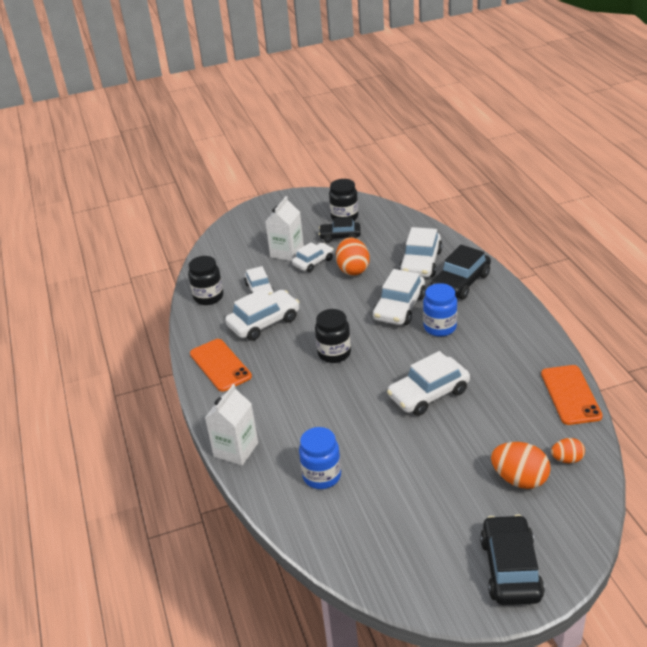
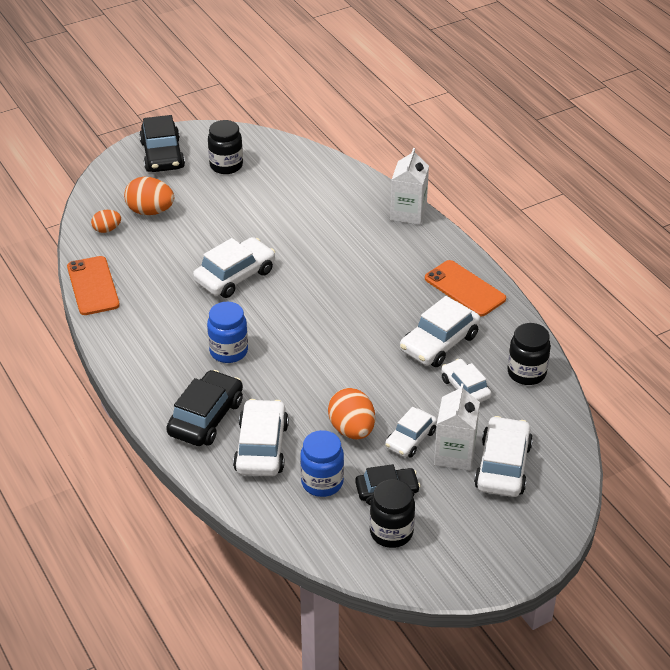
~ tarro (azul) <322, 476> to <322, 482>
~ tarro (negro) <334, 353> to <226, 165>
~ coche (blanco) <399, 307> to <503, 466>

TASK DETAILS: Reproduce the data word for word, excluding its pictures.

ANSWER AREA:
~ tarro (azul) <322, 476> to <322, 482>
~ tarro (negro) <334, 353> to <226, 165>
~ coche (blanco) <399, 307> to <503, 466>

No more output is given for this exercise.